-- DATASET ENTRIES follows --
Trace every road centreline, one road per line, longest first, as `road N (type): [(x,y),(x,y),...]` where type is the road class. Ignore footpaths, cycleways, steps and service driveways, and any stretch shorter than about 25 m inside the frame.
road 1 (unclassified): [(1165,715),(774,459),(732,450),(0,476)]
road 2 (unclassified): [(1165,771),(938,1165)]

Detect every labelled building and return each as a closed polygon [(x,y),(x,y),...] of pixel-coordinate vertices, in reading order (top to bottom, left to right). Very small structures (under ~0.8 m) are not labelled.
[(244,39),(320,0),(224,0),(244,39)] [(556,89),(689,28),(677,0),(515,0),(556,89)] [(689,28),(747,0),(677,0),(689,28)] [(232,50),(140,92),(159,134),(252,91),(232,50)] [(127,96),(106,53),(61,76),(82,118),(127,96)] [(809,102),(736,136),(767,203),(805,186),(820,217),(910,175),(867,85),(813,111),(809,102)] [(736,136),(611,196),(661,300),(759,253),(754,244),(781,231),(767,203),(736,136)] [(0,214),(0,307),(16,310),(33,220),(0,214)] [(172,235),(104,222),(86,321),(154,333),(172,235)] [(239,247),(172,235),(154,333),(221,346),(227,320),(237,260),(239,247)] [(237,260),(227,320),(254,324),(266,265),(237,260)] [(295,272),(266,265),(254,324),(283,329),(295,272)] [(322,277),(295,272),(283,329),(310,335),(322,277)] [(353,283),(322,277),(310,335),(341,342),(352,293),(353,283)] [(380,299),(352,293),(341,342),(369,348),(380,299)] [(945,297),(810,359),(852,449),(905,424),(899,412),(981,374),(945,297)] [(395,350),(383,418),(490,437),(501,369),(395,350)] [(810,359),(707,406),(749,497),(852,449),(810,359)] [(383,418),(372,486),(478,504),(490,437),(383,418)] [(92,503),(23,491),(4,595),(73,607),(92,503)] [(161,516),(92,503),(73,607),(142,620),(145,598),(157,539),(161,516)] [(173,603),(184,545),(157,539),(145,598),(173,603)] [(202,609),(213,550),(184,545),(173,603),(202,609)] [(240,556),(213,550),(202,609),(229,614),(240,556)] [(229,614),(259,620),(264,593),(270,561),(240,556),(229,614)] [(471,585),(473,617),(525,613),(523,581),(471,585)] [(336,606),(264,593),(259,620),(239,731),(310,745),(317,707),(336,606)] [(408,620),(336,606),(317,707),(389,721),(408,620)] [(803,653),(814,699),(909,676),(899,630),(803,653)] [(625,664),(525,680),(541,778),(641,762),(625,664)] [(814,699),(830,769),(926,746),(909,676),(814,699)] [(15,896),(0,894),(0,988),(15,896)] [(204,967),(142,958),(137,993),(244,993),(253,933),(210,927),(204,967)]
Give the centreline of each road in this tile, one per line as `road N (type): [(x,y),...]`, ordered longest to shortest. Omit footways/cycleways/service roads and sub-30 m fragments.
-- DATASET ENTRIES concluded --
WHAT IS NEEDED: Print every entry exactly as it appears.

ANSWER TO THIS EXERCISE:
Trace every road centreline, one road per line, longest first, as `road N (type): [(x,y),(x,y),...]` where type is the road class. Ignore footpaths, cycleways, steps and service driveways, and any stretch shorter than about 25 m inside the frame.
road 1 (unclassified): [(1165,715),(774,459),(732,450),(0,476)]
road 2 (unclassified): [(1165,771),(938,1165)]

Detect every labelled building and return each as a closed polygon [(x,y),(x,y),...] of pixel-coordinate vertices, in reading order (top to bottom, left to right). Very small structures (under ~0.8 m) are not labelled.
[(244,39),(320,0),(224,0),(244,39)] [(556,89),(689,28),(677,0),(515,0),(556,89)] [(689,28),(747,0),(677,0),(689,28)] [(232,50),(140,92),(159,134),(252,91),(232,50)] [(127,96),(106,53),(61,76),(82,118),(127,96)] [(809,102),(736,136),(767,203),(805,186),(820,217),(910,175),(867,85),(813,111),(809,102)] [(736,136),(611,196),(661,300),(759,253),(754,244),(781,231),(767,203),(736,136)] [(0,214),(0,307),(16,310),(33,220),(0,214)] [(172,235),(104,222),(86,321),(154,333),(172,235)] [(239,247),(172,235),(154,333),(221,346),(227,320),(237,260),(239,247)] [(237,260),(227,320),(254,324),(266,265),(237,260)] [(295,272),(266,265),(254,324),(283,329),(295,272)] [(322,277),(295,272),(283,329),(310,335),(322,277)] [(353,283),(322,277),(310,335),(341,342),(352,293),(353,283)] [(380,299),(352,293),(341,342),(369,348),(380,299)] [(945,297),(810,359),(852,449),(905,424),(899,412),(981,374),(945,297)] [(395,350),(383,418),(490,437),(501,369),(395,350)] [(810,359),(707,406),(749,497),(852,449),(810,359)] [(383,418),(372,486),(478,504),(490,437),(383,418)] [(92,503),(23,491),(4,595),(73,607),(92,503)] [(161,516),(92,503),(73,607),(142,620),(145,598),(157,539),(161,516)] [(173,603),(184,545),(157,539),(145,598),(173,603)] [(202,609),(213,550),(184,545),(173,603),(202,609)] [(240,556),(213,550),(202,609),(229,614),(240,556)] [(229,614),(259,620),(264,593),(270,561),(240,556),(229,614)] [(471,585),(473,617),(525,613),(523,581),(471,585)] [(336,606),(264,593),(259,620),(239,731),(310,745),(317,707),(336,606)] [(408,620),(336,606),(317,707),(389,721),(408,620)] [(803,653),(814,699),(909,676),(899,630),(803,653)] [(625,664),(525,680),(541,778),(641,762),(625,664)] [(814,699),(830,769),(926,746),(909,676),(814,699)] [(15,896),(0,894),(0,988),(15,896)] [(204,967),(142,958),(137,993),(244,993),(253,933),(210,927),(204,967)]
Give the centreline of each road in this tile, one per line as `road N (type): [(x,y),...]`, ordered longest to shortest. Omit footways/cycleways/service roads and sub-30 m fragments.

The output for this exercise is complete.